* **Source material**

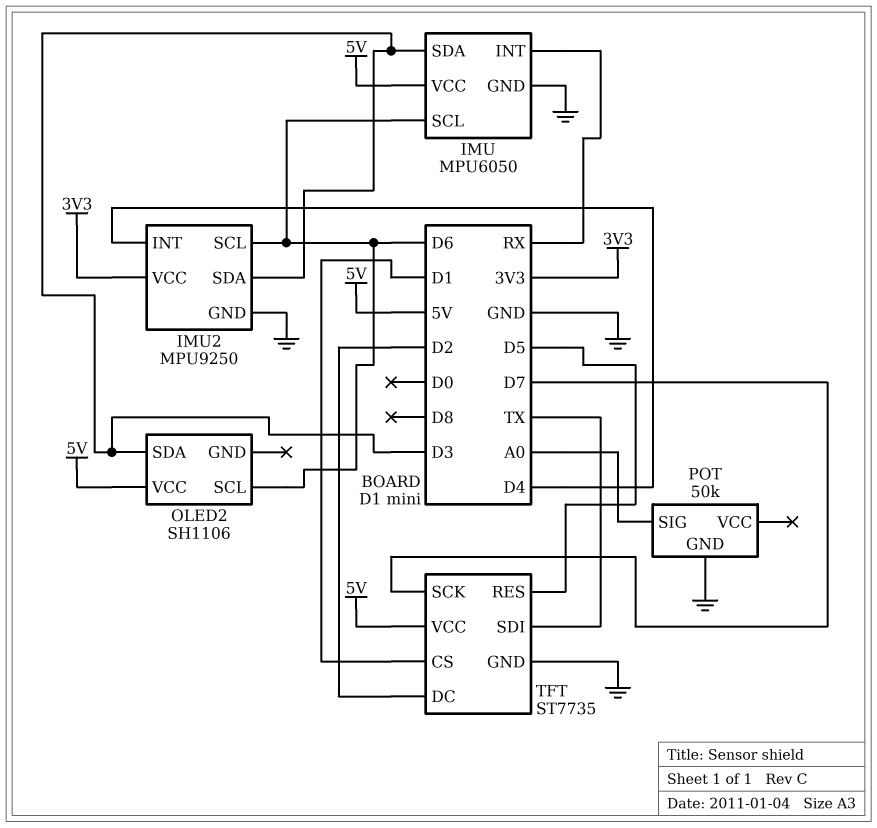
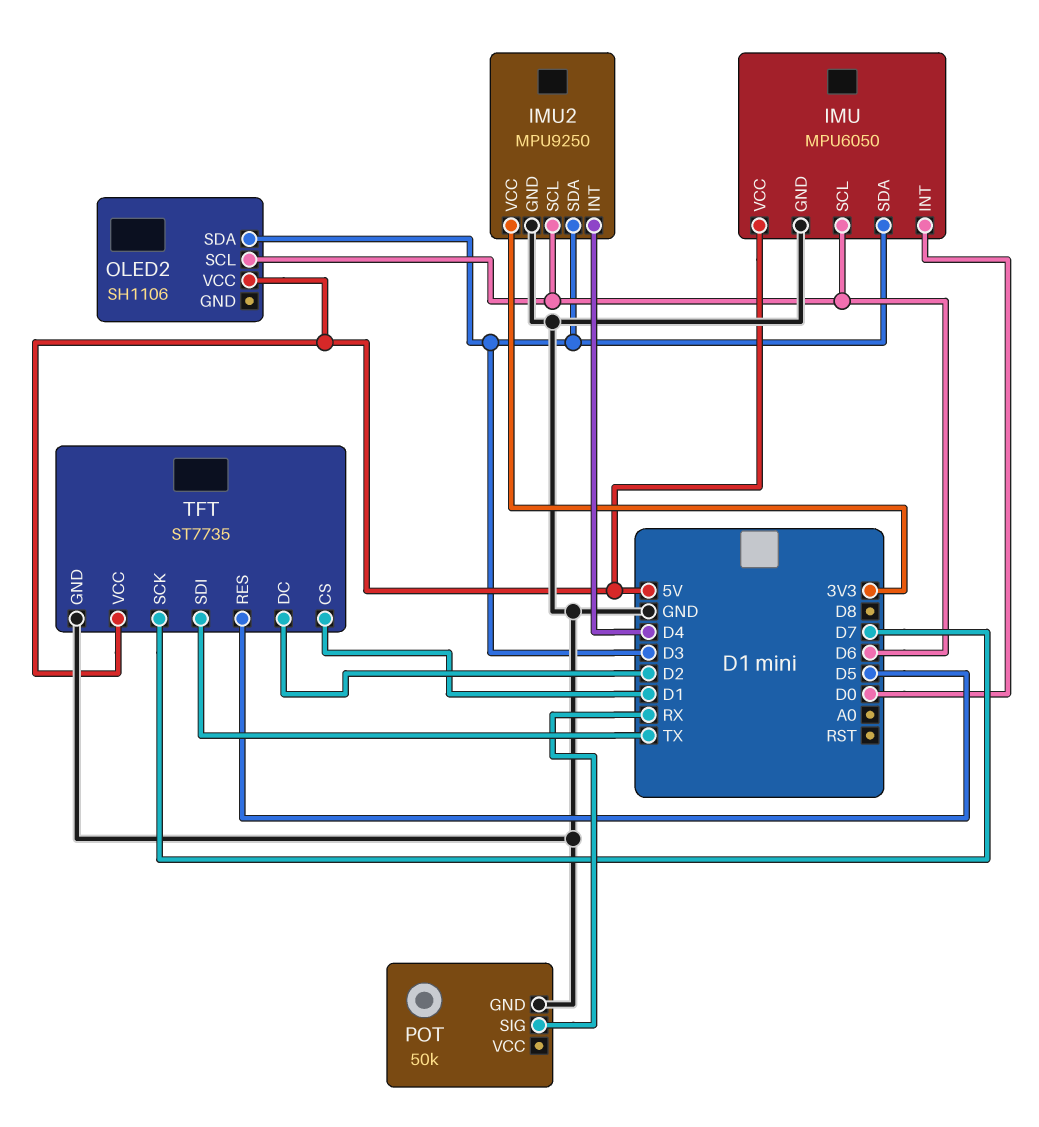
IMU pin INT: RX -> D0
POT pin SIG: A0 -> RX

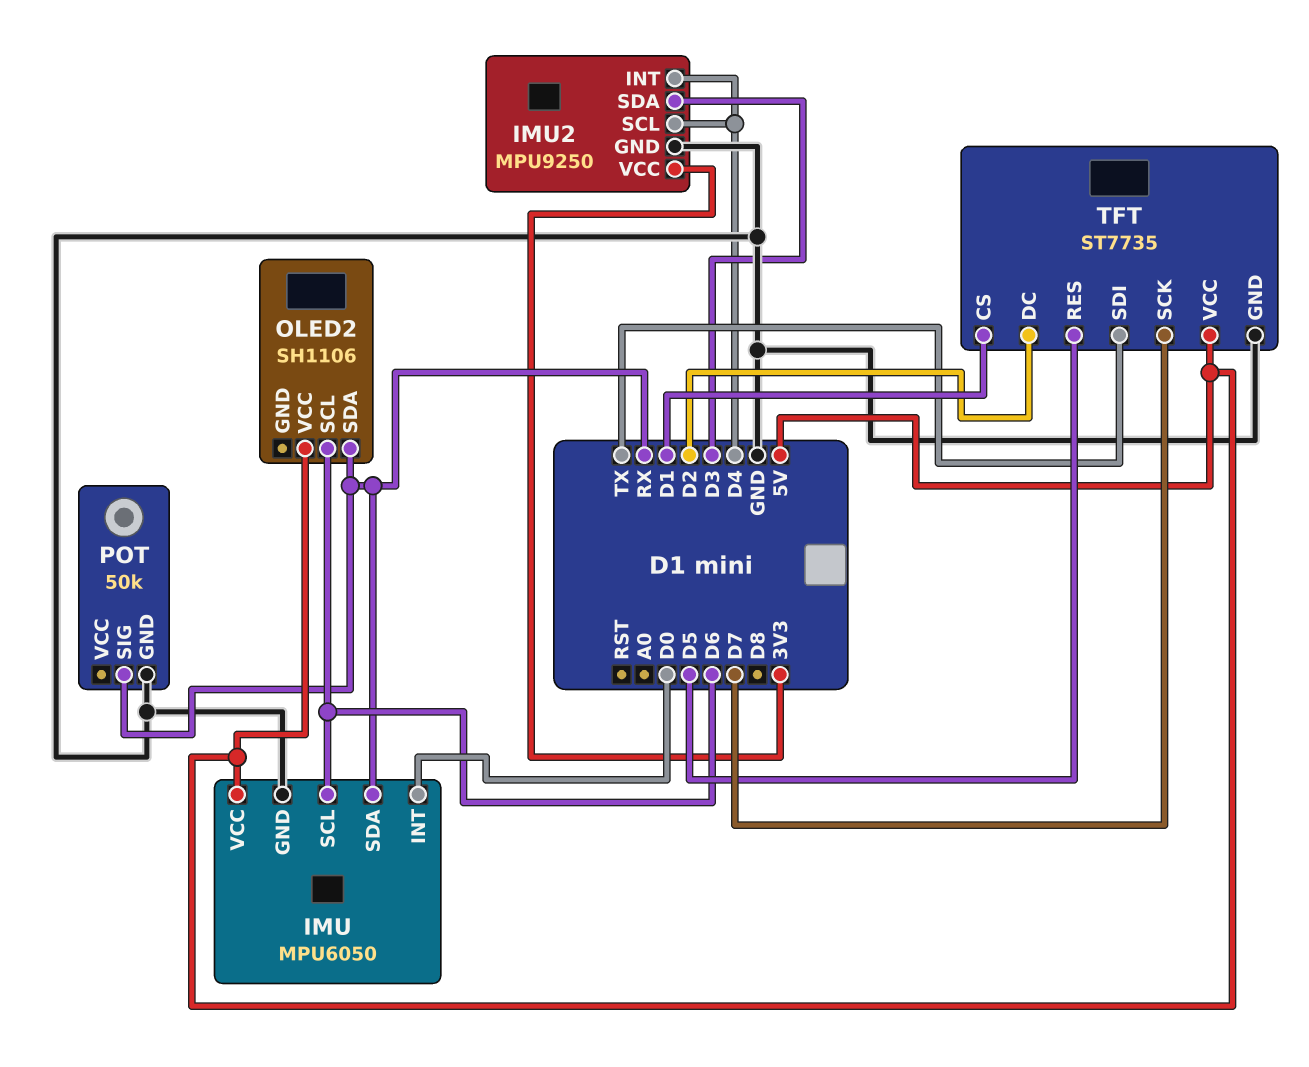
IMU pin SDA: D3 -> RX
IMU2 pin SCL: D6 -> D4
OLED2 pin SDA: D3 -> RX

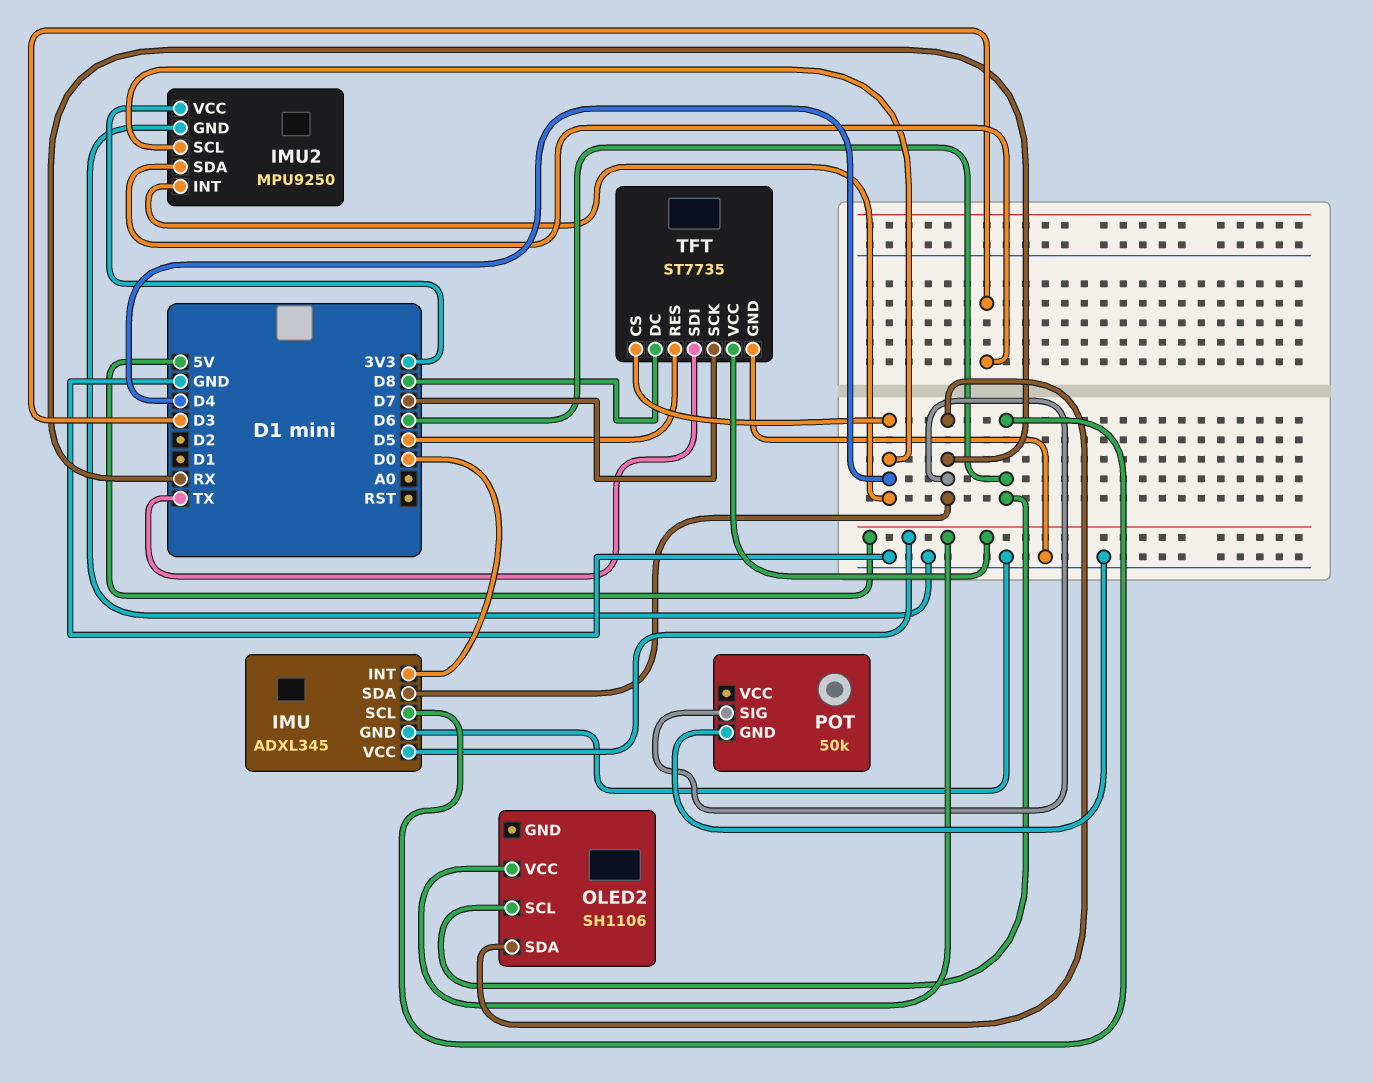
IMU: MPU6050 -> ADXL345
TFT pin CS: D1 -> D4
TFT pin DC: D2 -> D8

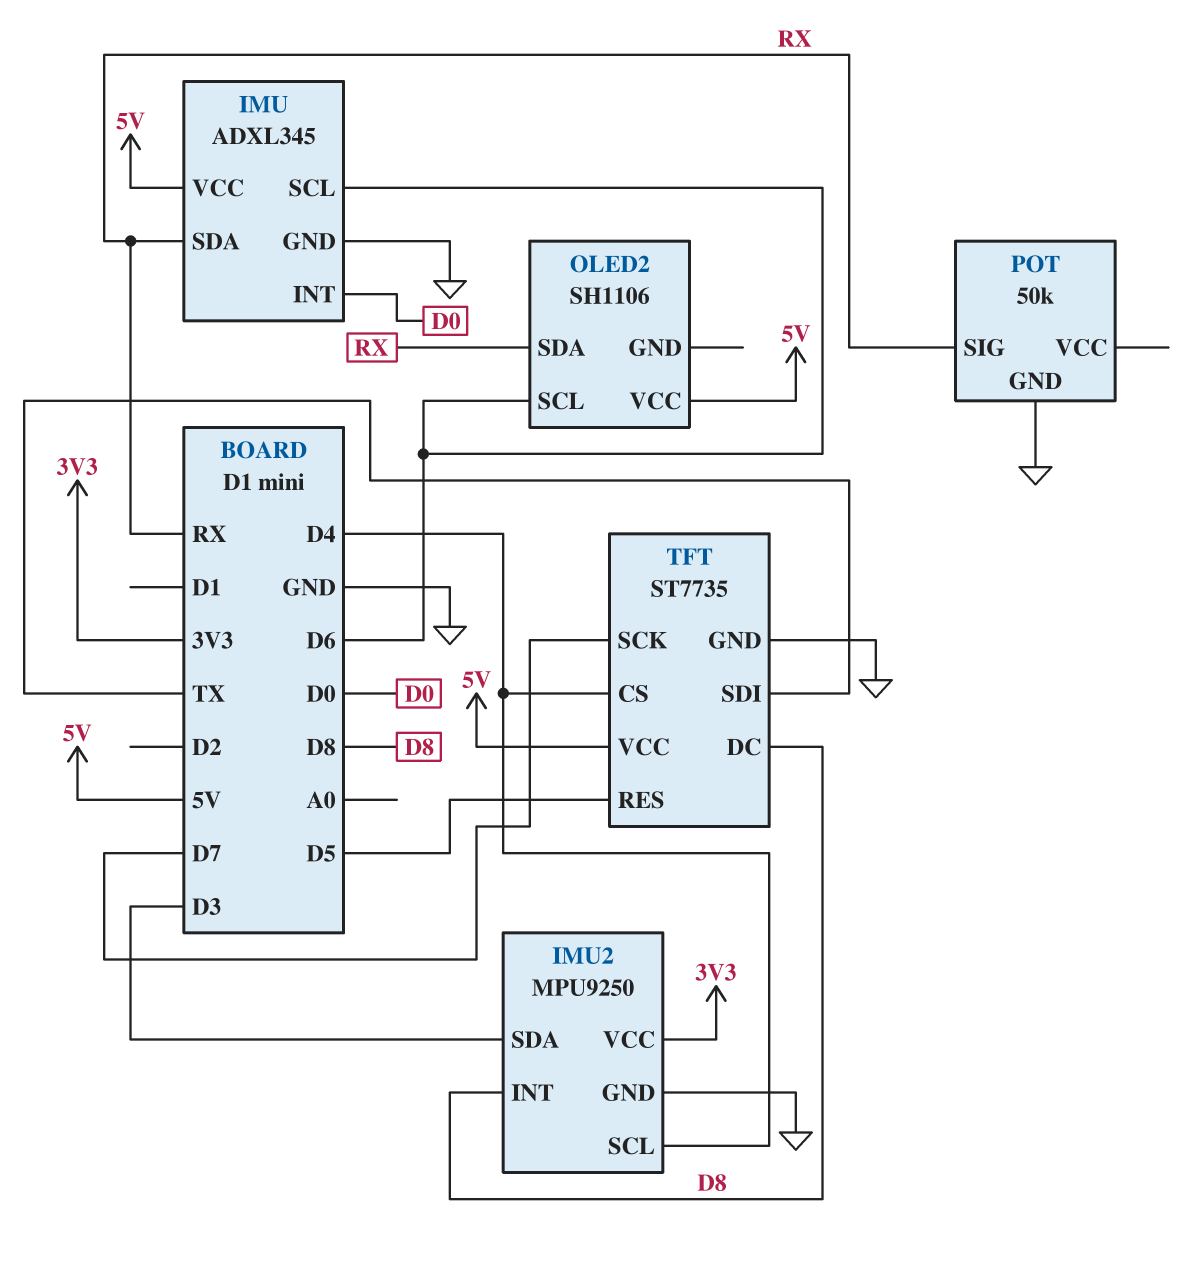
IMU2 pin INT: D4 -> D8

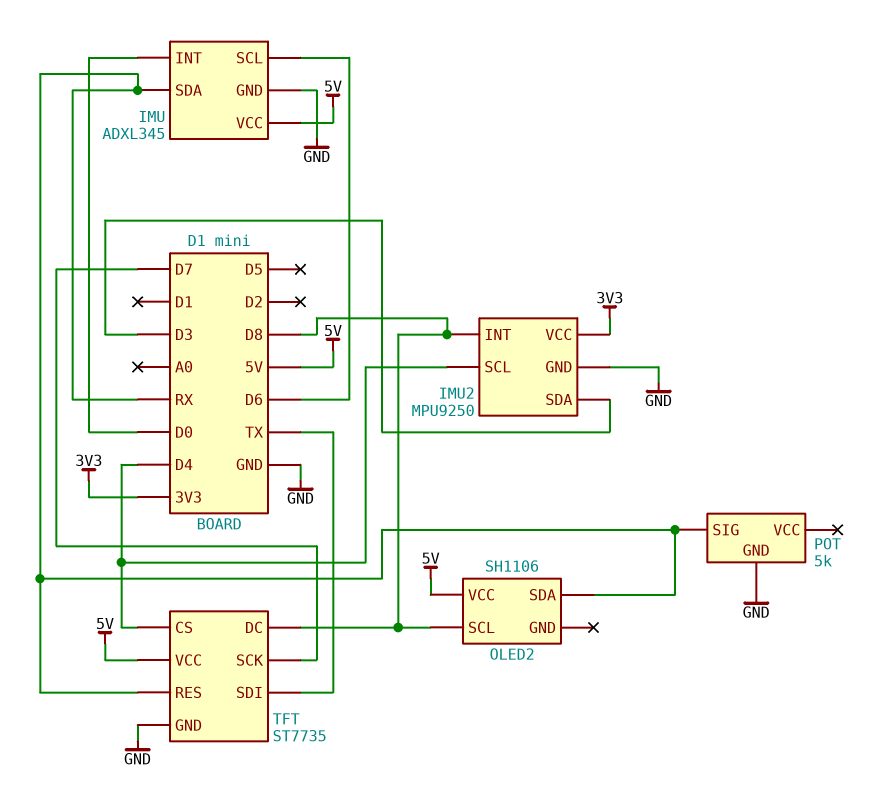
OLED2 pin SCL: D6 -> D8
POT: 50k -> 5k
TFT pin RES: D5 -> RX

* **Your objective**
Would you give the data above again word for word, minus the pictures?

* **Response to the exercise**
IMU pin INT: RX -> D0
POT pin SIG: A0 -> RX

IMU pin SDA: D3 -> RX
IMU2 pin SCL: D6 -> D4
OLED2 pin SDA: D3 -> RX

IMU: MPU6050 -> ADXL345
TFT pin CS: D1 -> D4
TFT pin DC: D2 -> D8

IMU2 pin INT: D4 -> D8

OLED2 pin SCL: D6 -> D8
POT: 50k -> 5k
TFT pin RES: D5 -> RX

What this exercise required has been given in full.